- Exercise description -
Repeat exactly the lines below that lie between the line with "C108: none -> 3.3uF (plus VA, minus AGND)" and the line with "R106: 3.9k (SDA, VEXT) -> 3.9k (SDA, VA)", counting both of those lines as part of the answer.

- Data for this exercise -

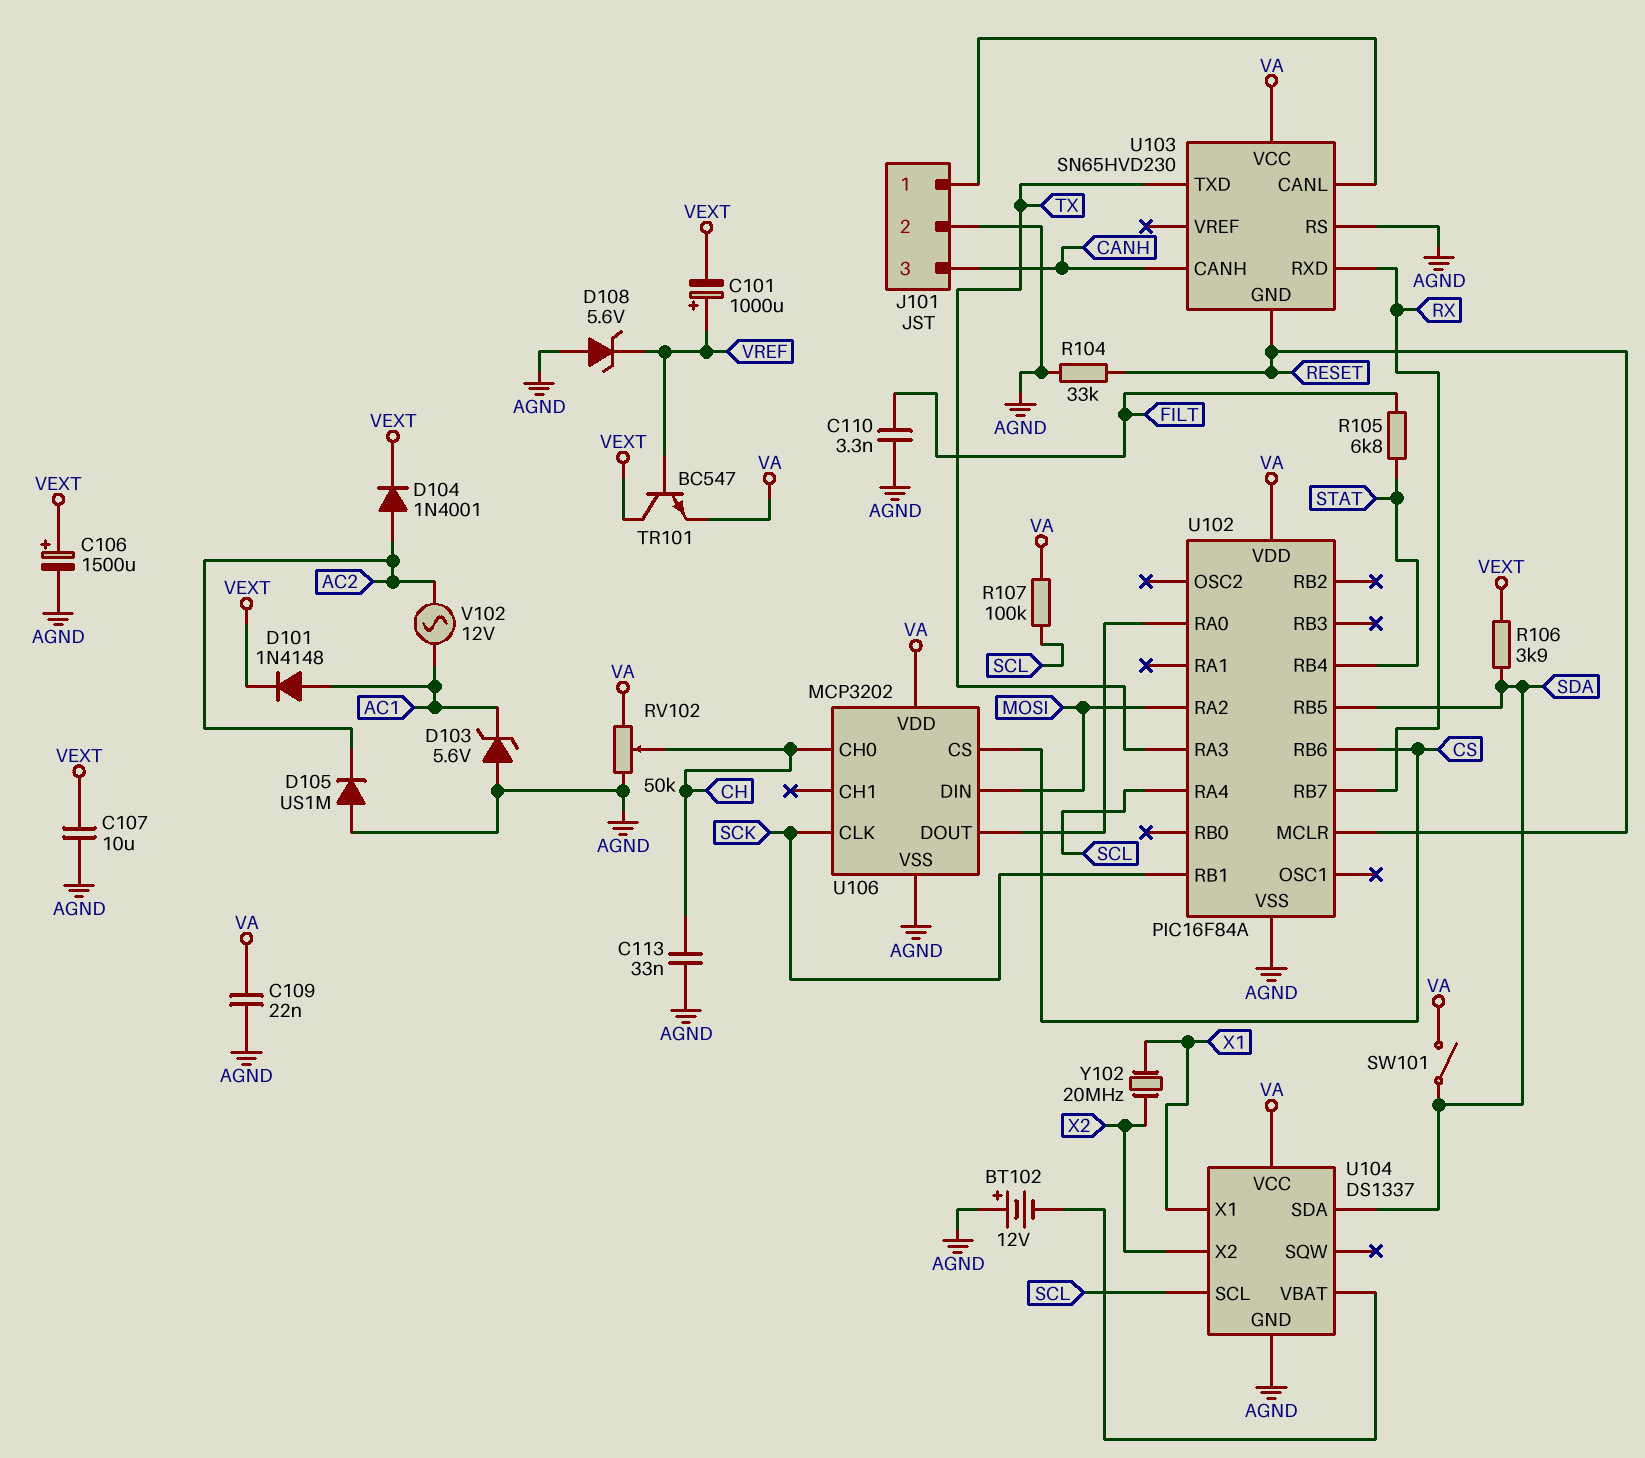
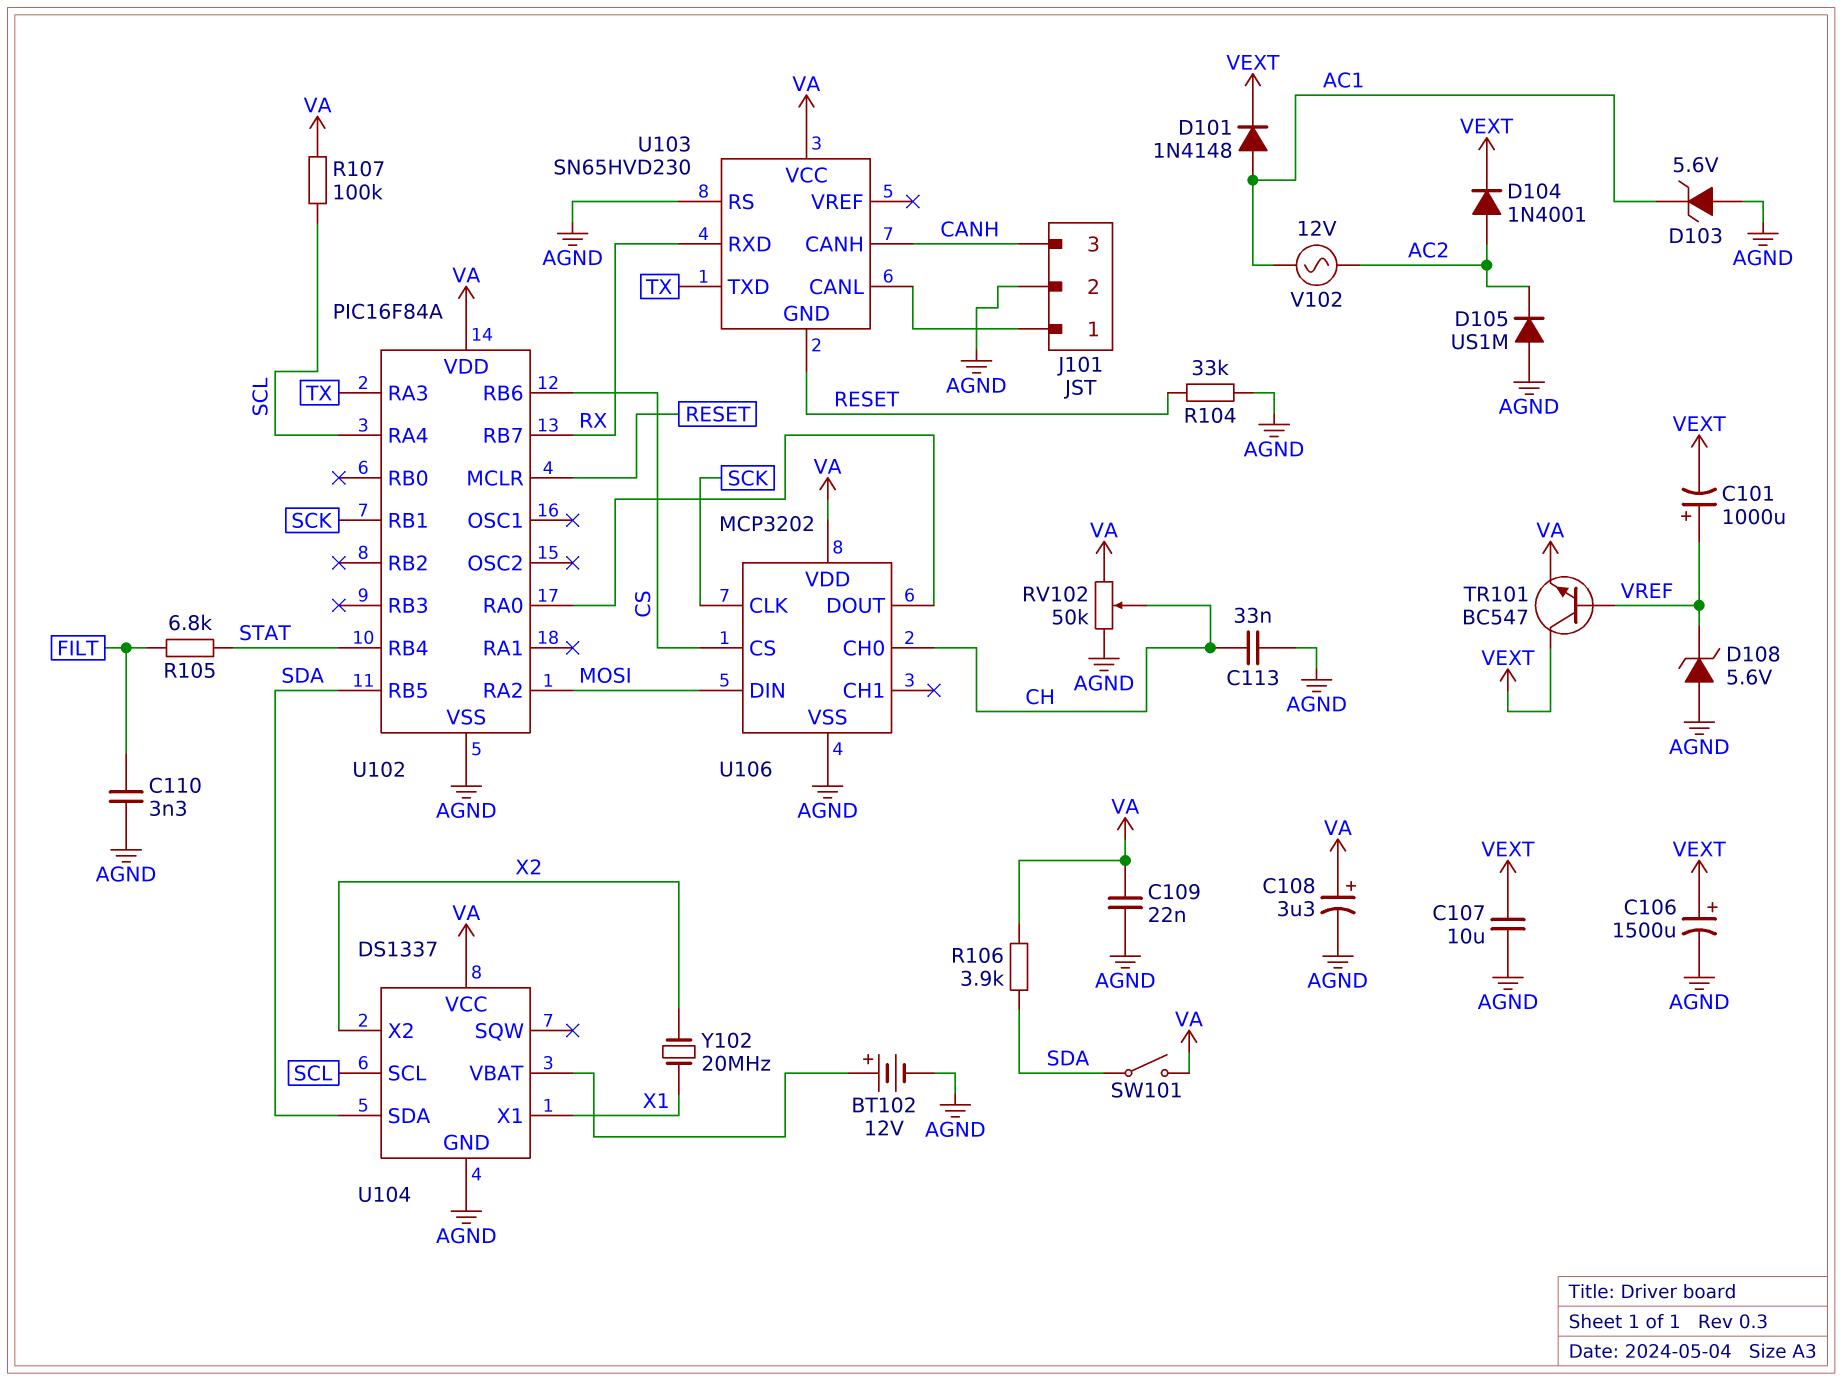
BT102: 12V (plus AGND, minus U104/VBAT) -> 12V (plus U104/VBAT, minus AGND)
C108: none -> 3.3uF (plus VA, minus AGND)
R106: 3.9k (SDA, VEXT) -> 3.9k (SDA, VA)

* * *

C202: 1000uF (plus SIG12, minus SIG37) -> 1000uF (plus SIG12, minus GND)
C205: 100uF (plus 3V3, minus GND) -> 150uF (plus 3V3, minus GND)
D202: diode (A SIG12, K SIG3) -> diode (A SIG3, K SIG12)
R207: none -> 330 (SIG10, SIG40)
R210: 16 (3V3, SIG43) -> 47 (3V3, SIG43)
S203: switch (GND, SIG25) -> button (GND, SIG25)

---

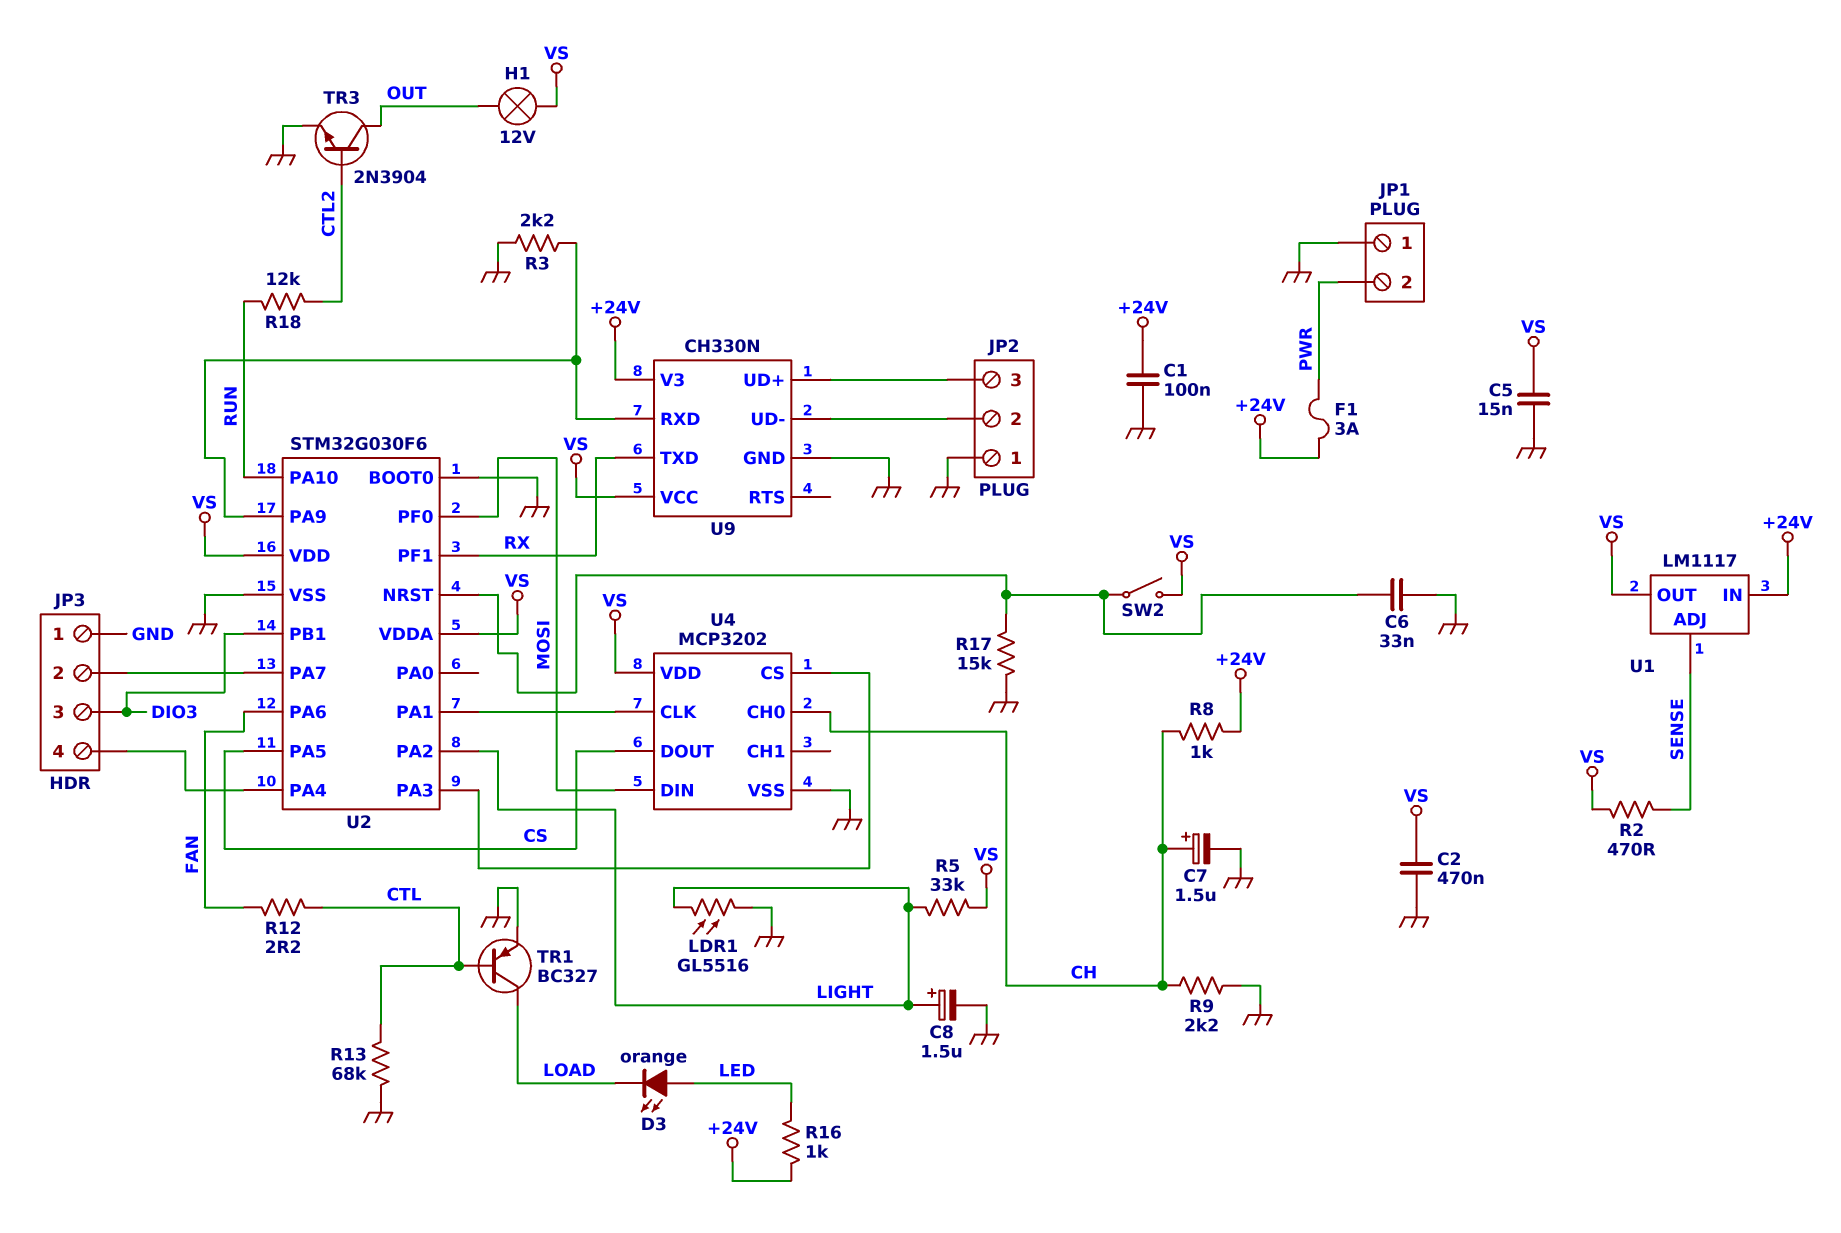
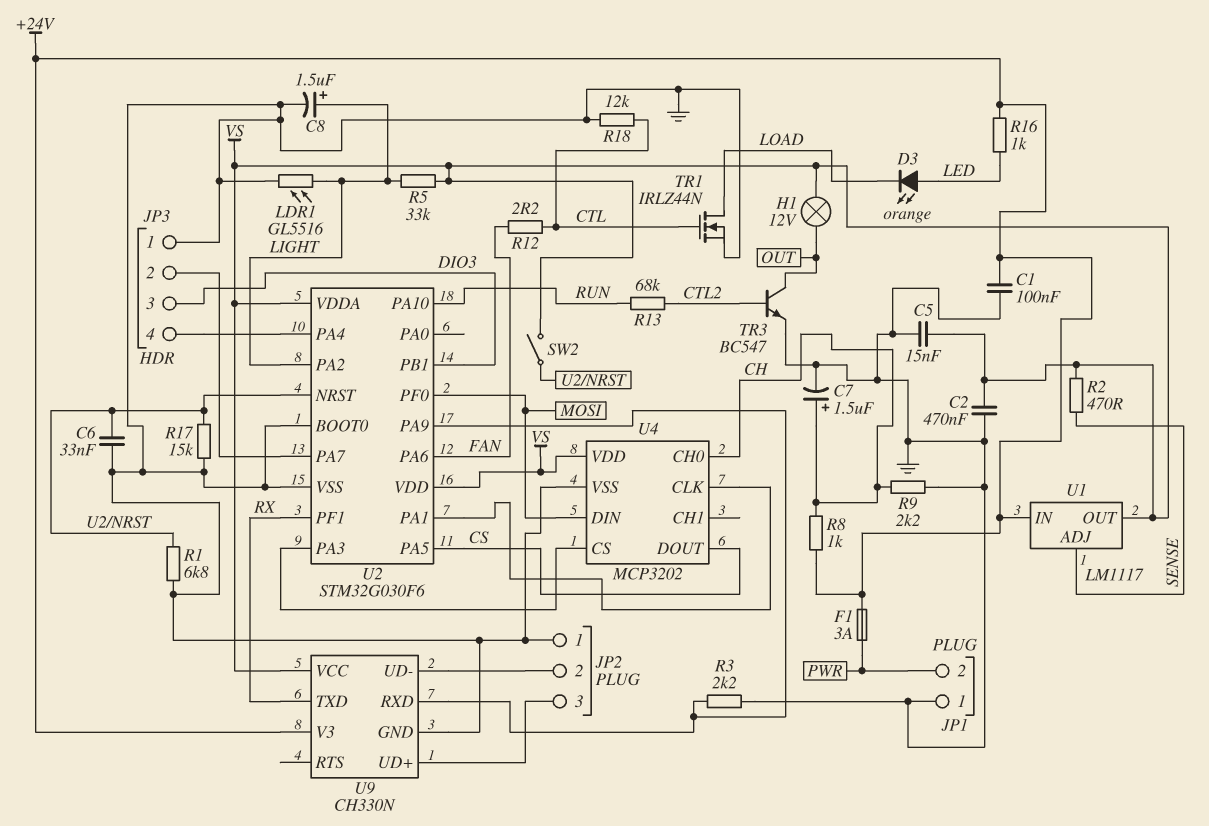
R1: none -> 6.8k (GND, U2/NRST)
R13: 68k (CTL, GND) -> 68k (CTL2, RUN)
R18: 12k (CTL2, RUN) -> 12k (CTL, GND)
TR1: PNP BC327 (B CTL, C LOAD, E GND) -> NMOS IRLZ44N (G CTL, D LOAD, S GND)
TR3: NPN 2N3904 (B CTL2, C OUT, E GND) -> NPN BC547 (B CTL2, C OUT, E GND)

- Completed task -
C108: none -> 3.3uF (plus VA, minus AGND)
R106: 3.9k (SDA, VEXT) -> 3.9k (SDA, VA)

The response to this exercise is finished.